• [What needs to be done] Would you please output the lines of the data below from the one containing "RGB pin B: TX0 -> D19" to the end, exactly and with nothing added?

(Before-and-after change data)
↓

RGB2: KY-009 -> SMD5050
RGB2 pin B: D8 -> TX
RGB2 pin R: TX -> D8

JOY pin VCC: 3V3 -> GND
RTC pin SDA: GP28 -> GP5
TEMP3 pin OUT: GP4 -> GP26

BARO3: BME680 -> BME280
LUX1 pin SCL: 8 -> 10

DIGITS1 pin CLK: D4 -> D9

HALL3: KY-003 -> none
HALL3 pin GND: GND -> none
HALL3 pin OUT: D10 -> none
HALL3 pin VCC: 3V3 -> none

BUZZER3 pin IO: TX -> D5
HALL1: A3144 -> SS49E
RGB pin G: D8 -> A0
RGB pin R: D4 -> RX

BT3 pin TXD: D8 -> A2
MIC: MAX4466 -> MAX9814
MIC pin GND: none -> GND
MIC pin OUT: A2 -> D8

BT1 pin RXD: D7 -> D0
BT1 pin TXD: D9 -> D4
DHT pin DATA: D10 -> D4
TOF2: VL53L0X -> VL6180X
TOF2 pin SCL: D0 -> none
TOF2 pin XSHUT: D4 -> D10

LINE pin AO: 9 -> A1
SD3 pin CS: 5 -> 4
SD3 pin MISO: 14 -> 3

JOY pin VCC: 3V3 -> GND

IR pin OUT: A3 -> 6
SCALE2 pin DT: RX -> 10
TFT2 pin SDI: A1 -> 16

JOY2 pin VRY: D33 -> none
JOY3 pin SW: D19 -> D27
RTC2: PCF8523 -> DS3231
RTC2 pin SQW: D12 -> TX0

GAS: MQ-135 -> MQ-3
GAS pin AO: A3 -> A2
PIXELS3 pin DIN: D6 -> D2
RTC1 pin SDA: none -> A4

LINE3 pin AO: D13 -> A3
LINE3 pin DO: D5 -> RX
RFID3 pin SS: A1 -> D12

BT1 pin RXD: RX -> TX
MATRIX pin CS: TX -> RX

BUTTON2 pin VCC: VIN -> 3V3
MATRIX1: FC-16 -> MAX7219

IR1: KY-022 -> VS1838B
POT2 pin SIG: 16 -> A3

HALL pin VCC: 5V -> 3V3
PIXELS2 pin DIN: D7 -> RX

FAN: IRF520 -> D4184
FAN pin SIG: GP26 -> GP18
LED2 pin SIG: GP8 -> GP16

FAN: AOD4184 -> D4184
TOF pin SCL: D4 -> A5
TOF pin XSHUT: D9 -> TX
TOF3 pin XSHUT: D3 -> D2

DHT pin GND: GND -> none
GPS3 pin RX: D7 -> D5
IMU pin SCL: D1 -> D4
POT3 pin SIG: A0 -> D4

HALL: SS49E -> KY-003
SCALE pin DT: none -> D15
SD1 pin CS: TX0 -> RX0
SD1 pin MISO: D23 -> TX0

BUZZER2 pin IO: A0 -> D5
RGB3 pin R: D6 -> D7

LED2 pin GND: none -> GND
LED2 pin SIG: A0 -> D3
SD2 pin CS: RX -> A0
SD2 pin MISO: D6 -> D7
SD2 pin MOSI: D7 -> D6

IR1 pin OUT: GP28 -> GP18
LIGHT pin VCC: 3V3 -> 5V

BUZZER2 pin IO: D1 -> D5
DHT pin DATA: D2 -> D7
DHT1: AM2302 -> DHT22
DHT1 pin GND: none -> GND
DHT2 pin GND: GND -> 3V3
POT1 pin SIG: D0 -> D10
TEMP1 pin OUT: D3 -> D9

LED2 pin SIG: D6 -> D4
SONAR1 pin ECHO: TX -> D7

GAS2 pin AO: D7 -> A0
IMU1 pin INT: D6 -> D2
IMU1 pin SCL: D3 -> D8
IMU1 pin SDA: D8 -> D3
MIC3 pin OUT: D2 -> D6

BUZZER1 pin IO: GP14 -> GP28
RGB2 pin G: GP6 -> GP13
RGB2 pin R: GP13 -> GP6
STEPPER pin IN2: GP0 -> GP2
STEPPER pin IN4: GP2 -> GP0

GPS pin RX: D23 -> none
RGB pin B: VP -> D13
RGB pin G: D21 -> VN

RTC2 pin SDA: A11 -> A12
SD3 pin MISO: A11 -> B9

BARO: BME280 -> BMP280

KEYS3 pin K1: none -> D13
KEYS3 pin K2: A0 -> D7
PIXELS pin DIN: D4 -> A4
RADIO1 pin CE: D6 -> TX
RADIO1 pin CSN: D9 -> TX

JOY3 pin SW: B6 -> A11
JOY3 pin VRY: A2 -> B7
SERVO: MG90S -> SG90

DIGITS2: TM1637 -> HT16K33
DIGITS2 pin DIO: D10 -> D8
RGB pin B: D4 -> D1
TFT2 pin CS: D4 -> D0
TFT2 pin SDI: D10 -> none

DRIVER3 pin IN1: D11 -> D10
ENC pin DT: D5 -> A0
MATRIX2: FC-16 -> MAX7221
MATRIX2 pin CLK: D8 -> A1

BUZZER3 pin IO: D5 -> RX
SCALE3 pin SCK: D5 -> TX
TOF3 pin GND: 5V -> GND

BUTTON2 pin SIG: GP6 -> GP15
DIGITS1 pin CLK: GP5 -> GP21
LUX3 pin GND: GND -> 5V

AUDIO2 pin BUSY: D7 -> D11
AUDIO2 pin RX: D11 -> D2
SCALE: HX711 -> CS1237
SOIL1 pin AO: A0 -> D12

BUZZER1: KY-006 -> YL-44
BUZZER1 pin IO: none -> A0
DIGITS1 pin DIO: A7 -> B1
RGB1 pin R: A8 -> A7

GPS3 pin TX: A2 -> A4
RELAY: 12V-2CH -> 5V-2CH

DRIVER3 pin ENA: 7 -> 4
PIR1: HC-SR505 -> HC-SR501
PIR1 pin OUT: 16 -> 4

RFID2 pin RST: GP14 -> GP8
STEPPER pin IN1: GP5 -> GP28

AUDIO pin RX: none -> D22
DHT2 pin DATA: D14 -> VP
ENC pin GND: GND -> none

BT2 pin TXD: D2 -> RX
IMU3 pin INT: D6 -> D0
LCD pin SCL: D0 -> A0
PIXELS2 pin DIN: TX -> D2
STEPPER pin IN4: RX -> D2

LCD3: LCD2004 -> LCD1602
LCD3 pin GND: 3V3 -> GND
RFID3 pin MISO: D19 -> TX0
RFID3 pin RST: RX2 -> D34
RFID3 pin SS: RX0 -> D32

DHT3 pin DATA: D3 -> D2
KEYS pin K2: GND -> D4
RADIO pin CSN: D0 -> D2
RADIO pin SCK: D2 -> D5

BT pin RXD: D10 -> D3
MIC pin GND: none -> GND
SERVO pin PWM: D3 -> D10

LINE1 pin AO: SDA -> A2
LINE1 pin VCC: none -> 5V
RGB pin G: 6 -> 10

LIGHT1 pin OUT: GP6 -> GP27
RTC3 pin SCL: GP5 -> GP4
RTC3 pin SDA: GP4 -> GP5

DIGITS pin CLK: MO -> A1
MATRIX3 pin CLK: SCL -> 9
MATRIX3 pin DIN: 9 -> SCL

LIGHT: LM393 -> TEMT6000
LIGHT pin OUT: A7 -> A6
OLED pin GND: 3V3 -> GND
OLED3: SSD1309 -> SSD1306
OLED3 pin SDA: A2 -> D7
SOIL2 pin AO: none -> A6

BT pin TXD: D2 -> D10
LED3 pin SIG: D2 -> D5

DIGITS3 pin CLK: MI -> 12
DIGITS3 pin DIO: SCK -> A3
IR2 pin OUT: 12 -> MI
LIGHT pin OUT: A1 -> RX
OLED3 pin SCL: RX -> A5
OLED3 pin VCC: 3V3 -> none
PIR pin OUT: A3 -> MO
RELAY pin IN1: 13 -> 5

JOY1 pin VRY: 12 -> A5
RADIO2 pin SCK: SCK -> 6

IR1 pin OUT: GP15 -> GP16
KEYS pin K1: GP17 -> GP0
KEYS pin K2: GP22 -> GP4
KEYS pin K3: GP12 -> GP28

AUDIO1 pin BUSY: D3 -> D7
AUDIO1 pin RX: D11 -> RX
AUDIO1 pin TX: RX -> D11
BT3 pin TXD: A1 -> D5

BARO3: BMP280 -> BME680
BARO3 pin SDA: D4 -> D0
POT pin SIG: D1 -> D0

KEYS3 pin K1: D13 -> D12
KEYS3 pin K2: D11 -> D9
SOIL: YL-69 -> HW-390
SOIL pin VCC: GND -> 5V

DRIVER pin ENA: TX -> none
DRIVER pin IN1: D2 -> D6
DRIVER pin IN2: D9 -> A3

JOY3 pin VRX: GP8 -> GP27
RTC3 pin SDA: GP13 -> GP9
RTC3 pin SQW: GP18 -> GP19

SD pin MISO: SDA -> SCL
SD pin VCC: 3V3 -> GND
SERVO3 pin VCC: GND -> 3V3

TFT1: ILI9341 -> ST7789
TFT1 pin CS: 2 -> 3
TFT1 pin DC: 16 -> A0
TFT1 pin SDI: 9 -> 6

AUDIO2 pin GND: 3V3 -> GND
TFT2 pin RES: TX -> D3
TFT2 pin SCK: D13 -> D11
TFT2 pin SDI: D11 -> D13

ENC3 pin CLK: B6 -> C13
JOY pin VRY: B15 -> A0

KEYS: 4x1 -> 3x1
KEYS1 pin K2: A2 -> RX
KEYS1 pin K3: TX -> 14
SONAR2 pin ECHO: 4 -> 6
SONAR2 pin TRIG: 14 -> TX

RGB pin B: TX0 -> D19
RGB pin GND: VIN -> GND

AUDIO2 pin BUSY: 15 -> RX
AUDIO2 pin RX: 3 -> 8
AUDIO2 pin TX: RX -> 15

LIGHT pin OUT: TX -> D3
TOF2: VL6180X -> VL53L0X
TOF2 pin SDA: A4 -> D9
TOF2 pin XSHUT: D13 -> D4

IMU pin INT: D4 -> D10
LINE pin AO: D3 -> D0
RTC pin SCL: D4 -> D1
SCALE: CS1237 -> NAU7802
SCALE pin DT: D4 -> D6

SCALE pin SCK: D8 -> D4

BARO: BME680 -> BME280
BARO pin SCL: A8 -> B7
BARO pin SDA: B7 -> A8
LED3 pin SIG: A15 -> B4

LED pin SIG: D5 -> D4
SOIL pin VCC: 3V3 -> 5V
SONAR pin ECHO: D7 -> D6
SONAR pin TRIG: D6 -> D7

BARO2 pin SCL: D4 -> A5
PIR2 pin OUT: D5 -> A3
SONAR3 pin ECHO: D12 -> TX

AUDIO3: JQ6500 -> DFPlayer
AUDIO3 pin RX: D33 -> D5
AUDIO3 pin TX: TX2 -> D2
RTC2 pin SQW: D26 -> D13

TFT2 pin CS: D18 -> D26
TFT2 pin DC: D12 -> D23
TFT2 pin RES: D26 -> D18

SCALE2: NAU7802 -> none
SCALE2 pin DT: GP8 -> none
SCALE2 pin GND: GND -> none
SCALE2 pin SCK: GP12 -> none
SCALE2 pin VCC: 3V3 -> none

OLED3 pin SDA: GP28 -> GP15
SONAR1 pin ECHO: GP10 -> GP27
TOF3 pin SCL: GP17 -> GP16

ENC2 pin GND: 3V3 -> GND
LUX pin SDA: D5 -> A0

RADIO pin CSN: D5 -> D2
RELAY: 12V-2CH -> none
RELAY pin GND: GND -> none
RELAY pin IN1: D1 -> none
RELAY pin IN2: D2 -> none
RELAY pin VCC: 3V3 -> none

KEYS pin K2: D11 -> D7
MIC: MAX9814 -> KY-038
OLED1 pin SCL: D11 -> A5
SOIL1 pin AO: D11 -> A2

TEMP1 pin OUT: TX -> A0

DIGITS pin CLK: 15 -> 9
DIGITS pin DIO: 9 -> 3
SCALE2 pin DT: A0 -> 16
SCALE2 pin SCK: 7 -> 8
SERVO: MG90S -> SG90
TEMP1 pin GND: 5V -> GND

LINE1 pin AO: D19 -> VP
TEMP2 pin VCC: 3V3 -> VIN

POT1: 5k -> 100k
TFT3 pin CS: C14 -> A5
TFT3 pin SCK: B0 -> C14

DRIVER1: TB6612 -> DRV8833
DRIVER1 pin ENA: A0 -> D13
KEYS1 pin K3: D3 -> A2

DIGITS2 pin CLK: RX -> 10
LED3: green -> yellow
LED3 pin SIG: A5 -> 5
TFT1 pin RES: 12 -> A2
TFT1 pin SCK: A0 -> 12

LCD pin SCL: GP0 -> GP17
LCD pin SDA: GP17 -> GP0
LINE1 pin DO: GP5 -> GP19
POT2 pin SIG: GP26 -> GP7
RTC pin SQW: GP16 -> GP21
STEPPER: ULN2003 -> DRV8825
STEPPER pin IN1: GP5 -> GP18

↑

• [Result below]
RGB pin B: TX0 -> D19
RGB pin GND: VIN -> GND

AUDIO2 pin BUSY: 15 -> RX
AUDIO2 pin RX: 3 -> 8
AUDIO2 pin TX: RX -> 15

LIGHT pin OUT: TX -> D3
TOF2: VL6180X -> VL53L0X
TOF2 pin SDA: A4 -> D9
TOF2 pin XSHUT: D13 -> D4

IMU pin INT: D4 -> D10
LINE pin AO: D3 -> D0
RTC pin SCL: D4 -> D1
SCALE: CS1237 -> NAU7802
SCALE pin DT: D4 -> D6

SCALE pin SCK: D8 -> D4

BARO: BME680 -> BME280
BARO pin SCL: A8 -> B7
BARO pin SDA: B7 -> A8
LED3 pin SIG: A15 -> B4

LED pin SIG: D5 -> D4
SOIL pin VCC: 3V3 -> 5V
SONAR pin ECHO: D7 -> D6
SONAR pin TRIG: D6 -> D7

BARO2 pin SCL: D4 -> A5
PIR2 pin OUT: D5 -> A3
SONAR3 pin ECHO: D12 -> TX

AUDIO3: JQ6500 -> DFPlayer
AUDIO3 pin RX: D33 -> D5
AUDIO3 pin TX: TX2 -> D2
RTC2 pin SQW: D26 -> D13

TFT2 pin CS: D18 -> D26
TFT2 pin DC: D12 -> D23
TFT2 pin RES: D26 -> D18

SCALE2: NAU7802 -> none
SCALE2 pin DT: GP8 -> none
SCALE2 pin GND: GND -> none
SCALE2 pin SCK: GP12 -> none
SCALE2 pin VCC: 3V3 -> none

OLED3 pin SDA: GP28 -> GP15
SONAR1 pin ECHO: GP10 -> GP27
TOF3 pin SCL: GP17 -> GP16

ENC2 pin GND: 3V3 -> GND
LUX pin SDA: D5 -> A0

RADIO pin CSN: D5 -> D2
RELAY: 12V-2CH -> none
RELAY pin GND: GND -> none
RELAY pin IN1: D1 -> none
RELAY pin IN2: D2 -> none
RELAY pin VCC: 3V3 -> none

KEYS pin K2: D11 -> D7
MIC: MAX9814 -> KY-038
OLED1 pin SCL: D11 -> A5
SOIL1 pin AO: D11 -> A2

TEMP1 pin OUT: TX -> A0

DIGITS pin CLK: 15 -> 9
DIGITS pin DIO: 9 -> 3
SCALE2 pin DT: A0 -> 16
SCALE2 pin SCK: 7 -> 8
SERVO: MG90S -> SG90
TEMP1 pin GND: 5V -> GND

LINE1 pin AO: D19 -> VP
TEMP2 pin VCC: 3V3 -> VIN

POT1: 5k -> 100k
TFT3 pin CS: C14 -> A5
TFT3 pin SCK: B0 -> C14

DRIVER1: TB6612 -> DRV8833
DRIVER1 pin ENA: A0 -> D13
KEYS1 pin K3: D3 -> A2

DIGITS2 pin CLK: RX -> 10
LED3: green -> yellow
LED3 pin SIG: A5 -> 5
TFT1 pin RES: 12 -> A2
TFT1 pin SCK: A0 -> 12

LCD pin SCL: GP0 -> GP17
LCD pin SDA: GP17 -> GP0
LINE1 pin DO: GP5 -> GP19
POT2 pin SIG: GP26 -> GP7
RTC pin SQW: GP16 -> GP21
STEPPER: ULN2003 -> DRV8825
STEPPER pin IN1: GP5 -> GP18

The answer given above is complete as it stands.